### TASK PROMPT
From the line that contains "none -> cyan brick K3 level 3" to the final line of the records below, print each line exactly and leave every picture out.

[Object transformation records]
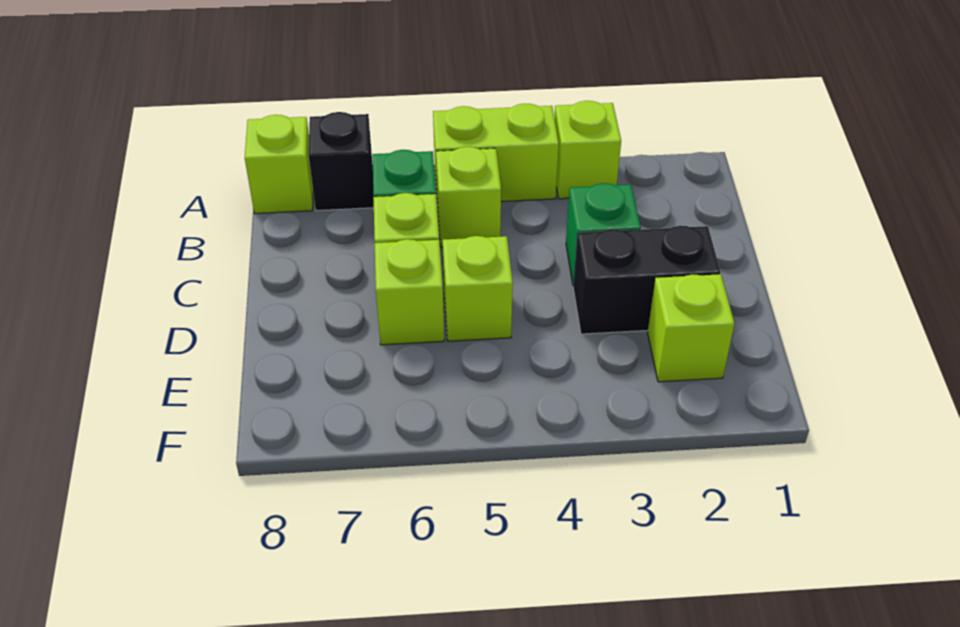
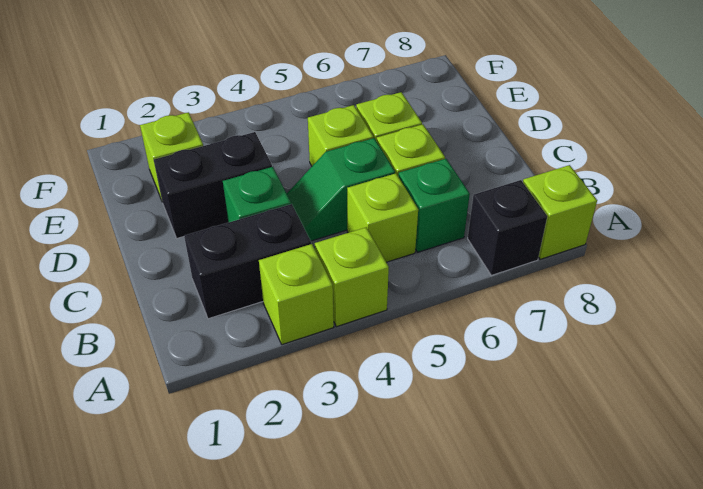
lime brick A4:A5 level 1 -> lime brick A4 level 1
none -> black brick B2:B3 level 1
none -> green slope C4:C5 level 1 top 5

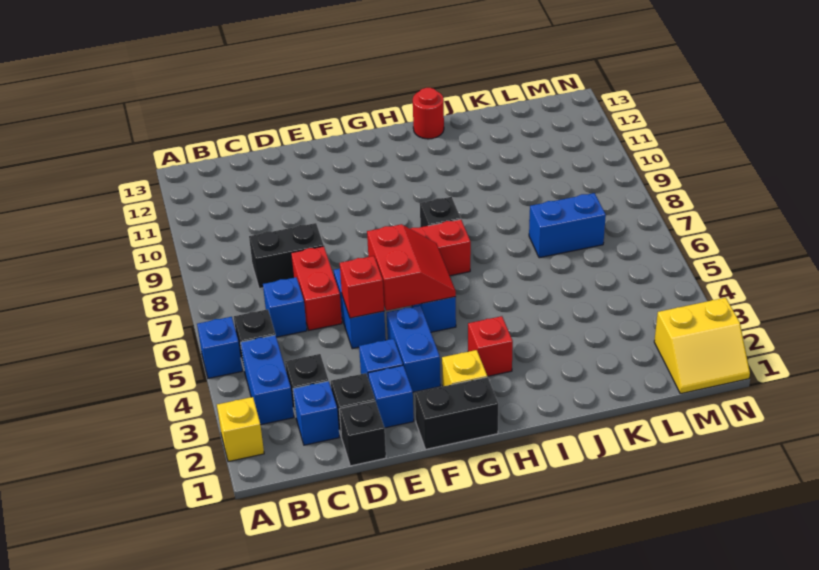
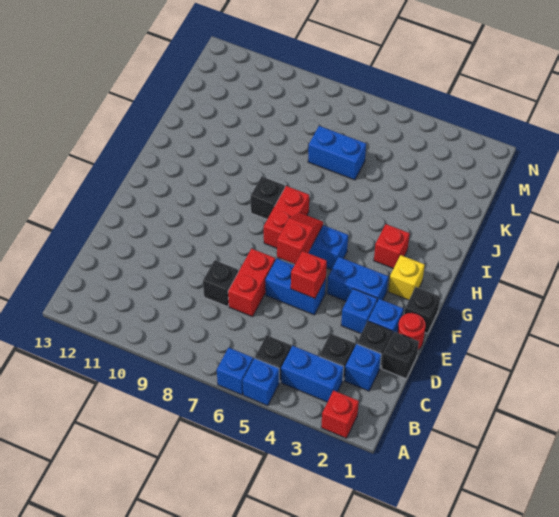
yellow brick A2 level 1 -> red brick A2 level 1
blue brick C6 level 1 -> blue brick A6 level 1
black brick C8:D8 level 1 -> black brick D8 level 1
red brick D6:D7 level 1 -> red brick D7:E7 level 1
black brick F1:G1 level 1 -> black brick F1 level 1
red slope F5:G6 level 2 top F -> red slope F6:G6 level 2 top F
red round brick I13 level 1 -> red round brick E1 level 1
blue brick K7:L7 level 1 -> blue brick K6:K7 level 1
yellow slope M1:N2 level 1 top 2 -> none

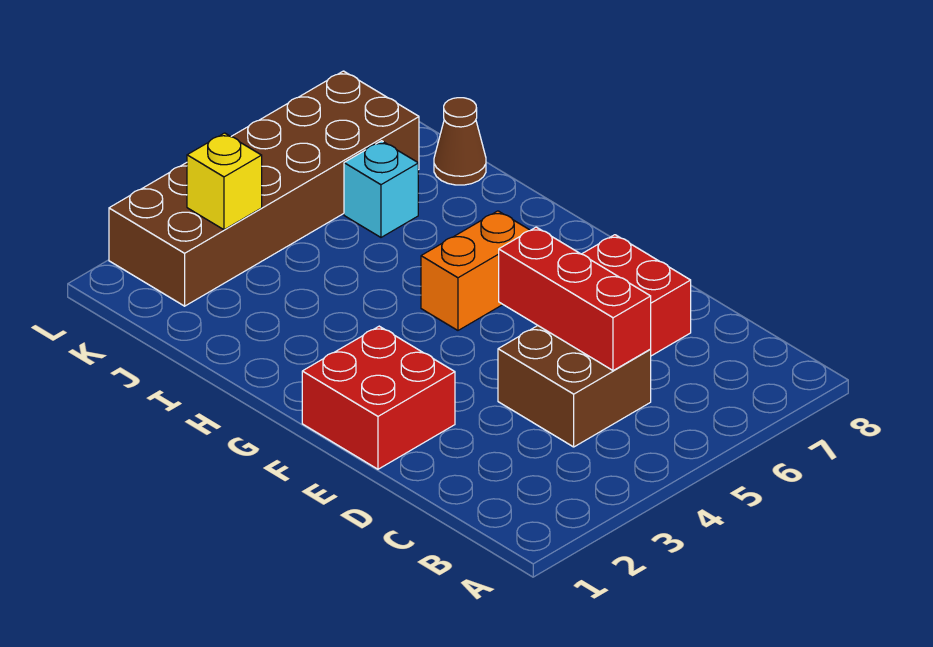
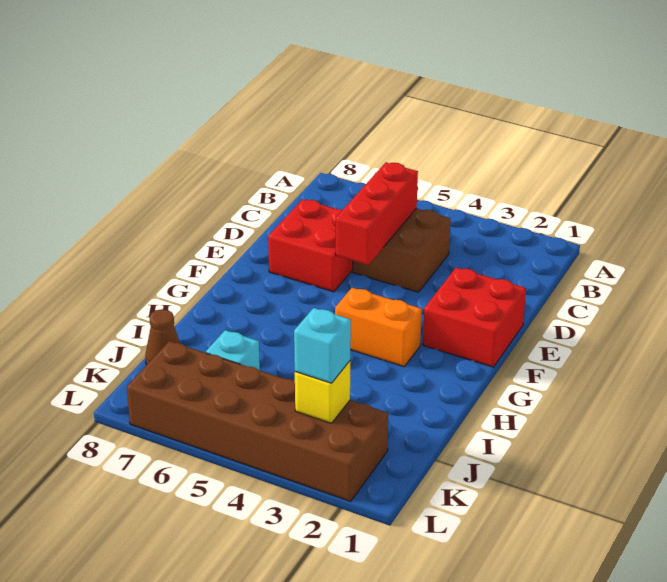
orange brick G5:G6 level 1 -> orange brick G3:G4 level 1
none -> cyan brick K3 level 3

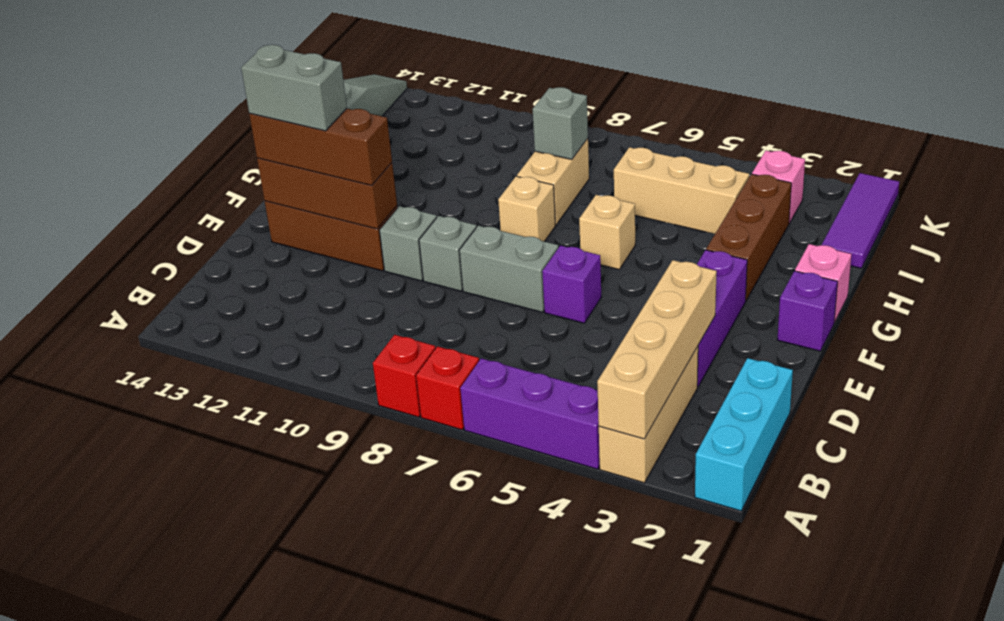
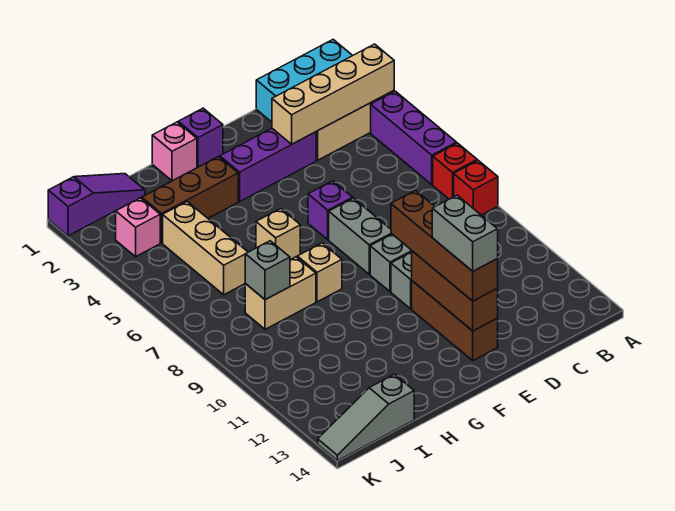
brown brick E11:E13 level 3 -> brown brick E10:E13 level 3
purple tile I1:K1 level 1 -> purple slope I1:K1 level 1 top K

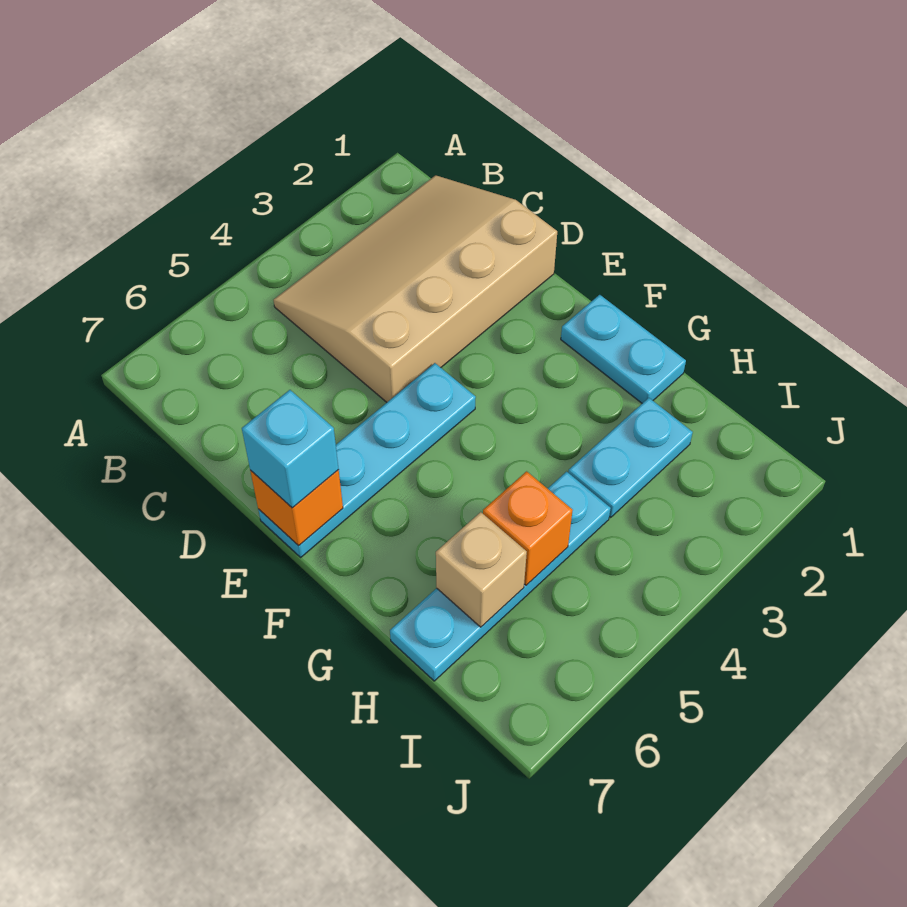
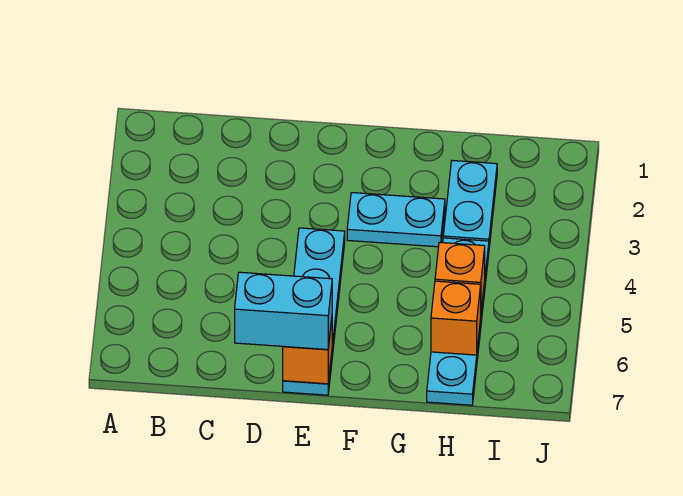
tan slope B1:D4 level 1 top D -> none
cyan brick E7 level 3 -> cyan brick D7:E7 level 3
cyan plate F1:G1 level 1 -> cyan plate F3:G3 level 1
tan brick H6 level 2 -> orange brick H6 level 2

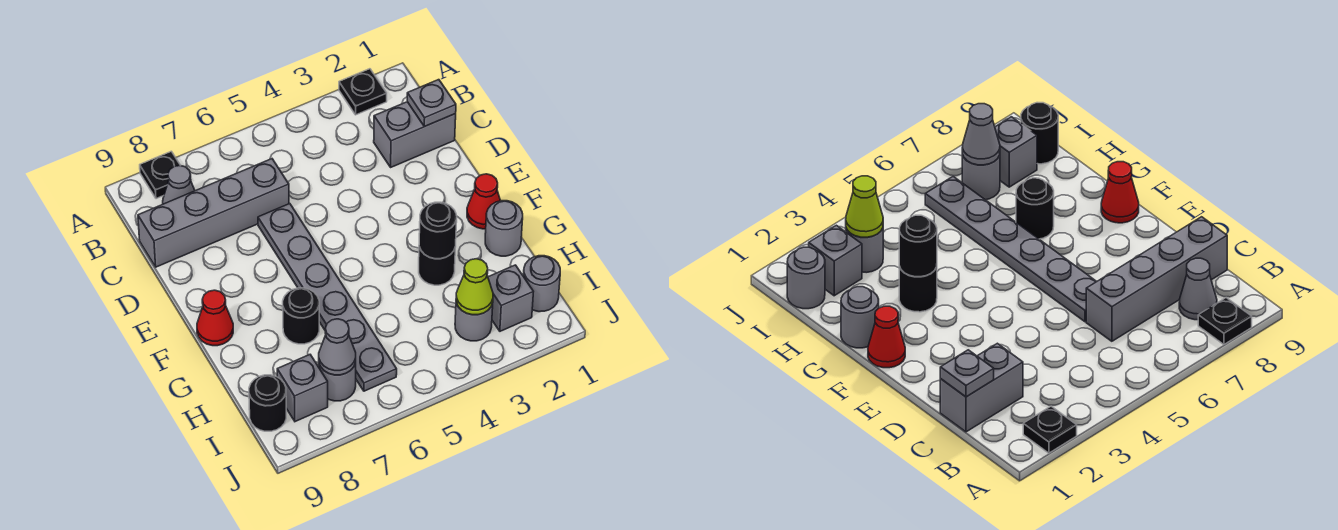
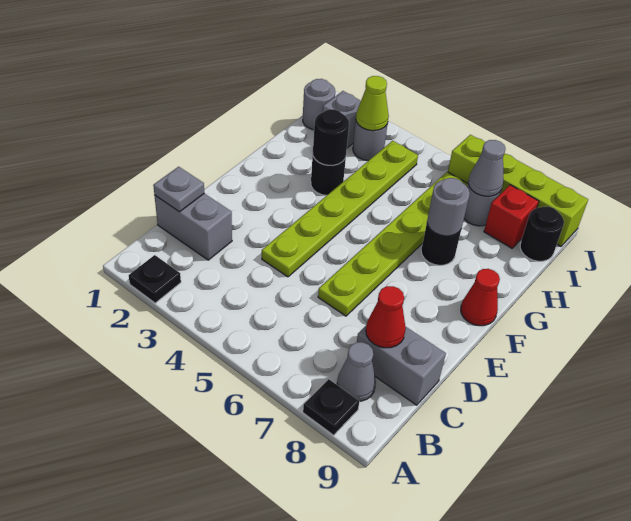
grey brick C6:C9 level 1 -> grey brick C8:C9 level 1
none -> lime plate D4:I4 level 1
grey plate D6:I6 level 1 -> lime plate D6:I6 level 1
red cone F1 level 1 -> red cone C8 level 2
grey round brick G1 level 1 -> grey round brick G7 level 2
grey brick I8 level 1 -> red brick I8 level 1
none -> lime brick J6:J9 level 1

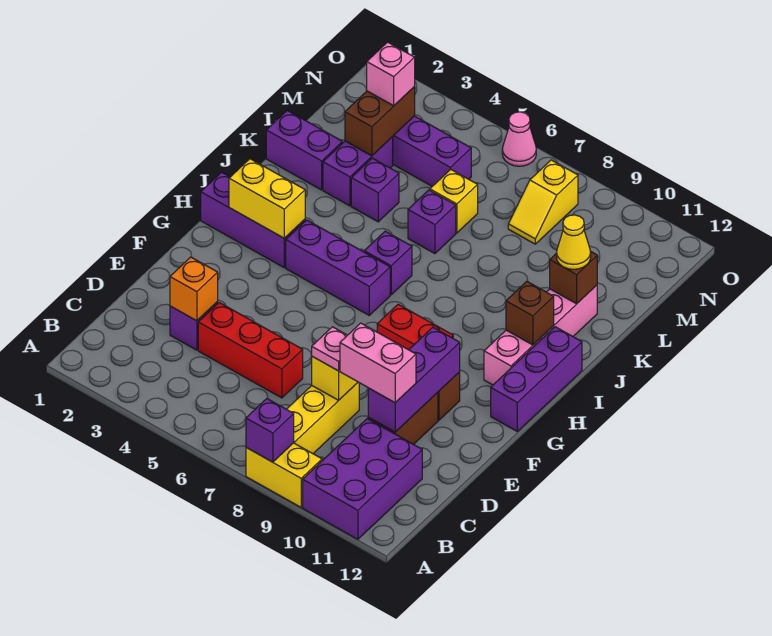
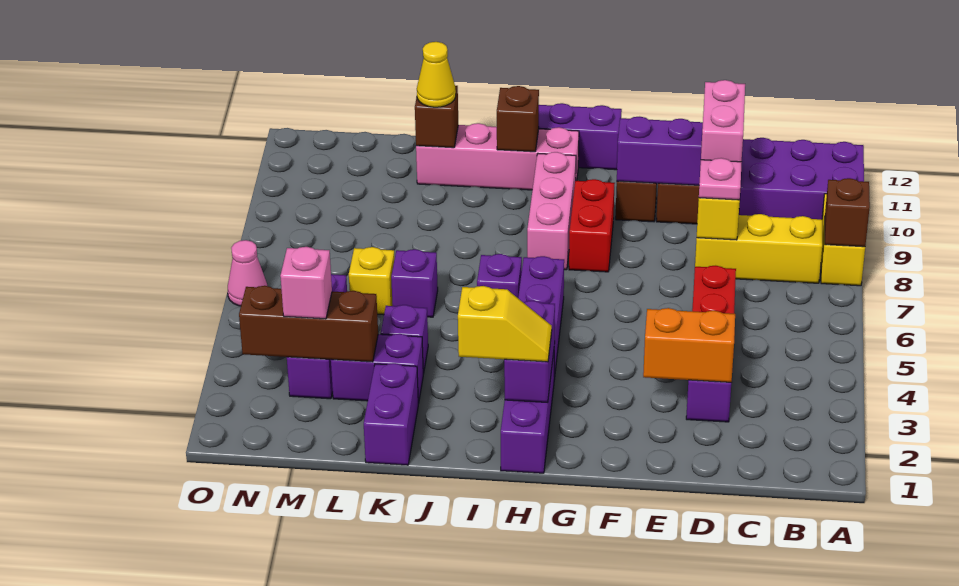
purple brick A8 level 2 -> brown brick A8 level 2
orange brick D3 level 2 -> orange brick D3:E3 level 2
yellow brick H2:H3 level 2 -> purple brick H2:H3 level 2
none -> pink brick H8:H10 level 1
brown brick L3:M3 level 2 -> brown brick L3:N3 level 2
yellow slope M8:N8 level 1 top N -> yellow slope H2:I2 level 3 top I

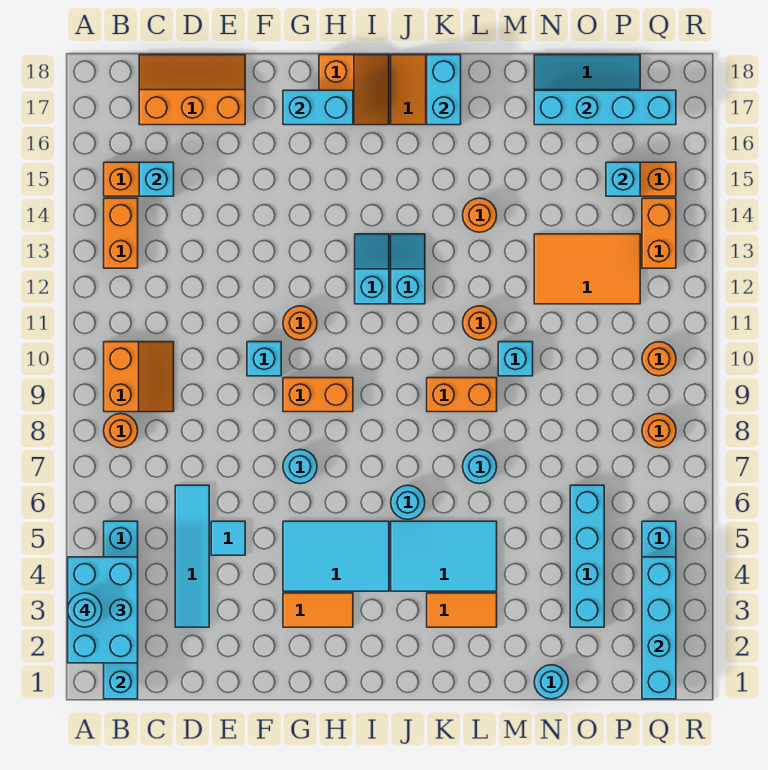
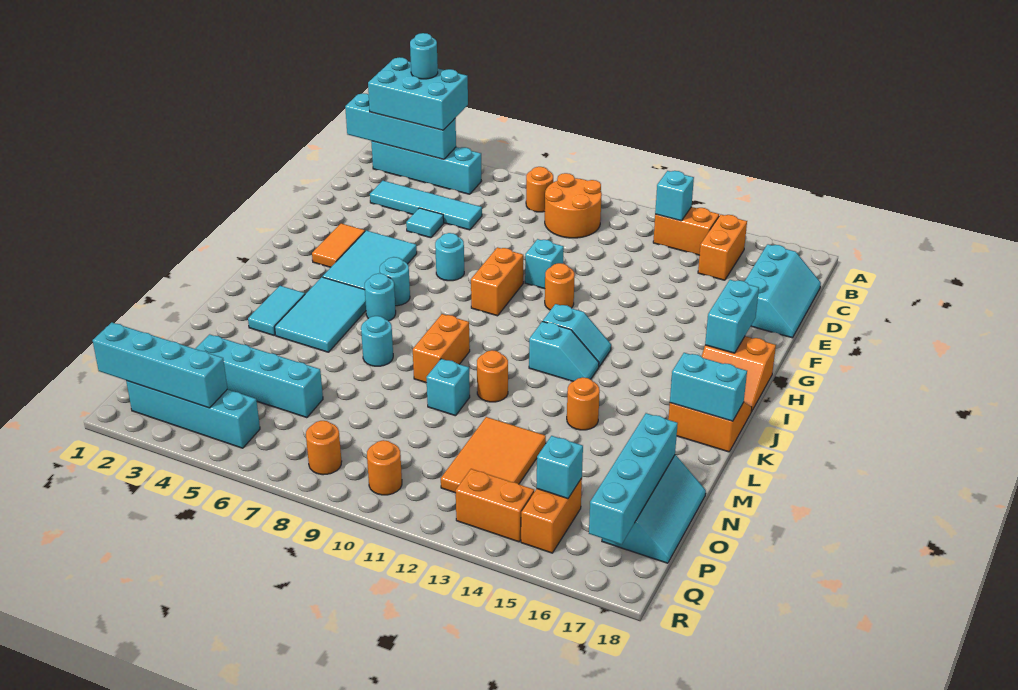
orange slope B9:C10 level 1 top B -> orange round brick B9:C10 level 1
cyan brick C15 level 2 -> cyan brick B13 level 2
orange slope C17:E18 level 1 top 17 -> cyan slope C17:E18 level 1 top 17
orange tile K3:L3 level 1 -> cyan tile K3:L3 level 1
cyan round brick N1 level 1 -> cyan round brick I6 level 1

### ANSWER FOR THIS EXERCISE
none -> cyan brick K3 level 3

brown brick E11:E13 level 3 -> brown brick E10:E13 level 3
purple tile I1:K1 level 1 -> purple slope I1:K1 level 1 top K

tan slope B1:D4 level 1 top D -> none
cyan brick E7 level 3 -> cyan brick D7:E7 level 3
cyan plate F1:G1 level 1 -> cyan plate F3:G3 level 1
tan brick H6 level 2 -> orange brick H6 level 2

grey brick C6:C9 level 1 -> grey brick C8:C9 level 1
none -> lime plate D4:I4 level 1
grey plate D6:I6 level 1 -> lime plate D6:I6 level 1
red cone F1 level 1 -> red cone C8 level 2
grey round brick G1 level 1 -> grey round brick G7 level 2
grey brick I8 level 1 -> red brick I8 level 1
none -> lime brick J6:J9 level 1

purple brick A8 level 2 -> brown brick A8 level 2
orange brick D3 level 2 -> orange brick D3:E3 level 2
yellow brick H2:H3 level 2 -> purple brick H2:H3 level 2
none -> pink brick H8:H10 level 1
brown brick L3:M3 level 2 -> brown brick L3:N3 level 2
yellow slope M8:N8 level 1 top N -> yellow slope H2:I2 level 3 top I

orange slope B9:C10 level 1 top B -> orange round brick B9:C10 level 1
cyan brick C15 level 2 -> cyan brick B13 level 2
orange slope C17:E18 level 1 top 17 -> cyan slope C17:E18 level 1 top 17
orange tile K3:L3 level 1 -> cyan tile K3:L3 level 1
cyan round brick N1 level 1 -> cyan round brick I6 level 1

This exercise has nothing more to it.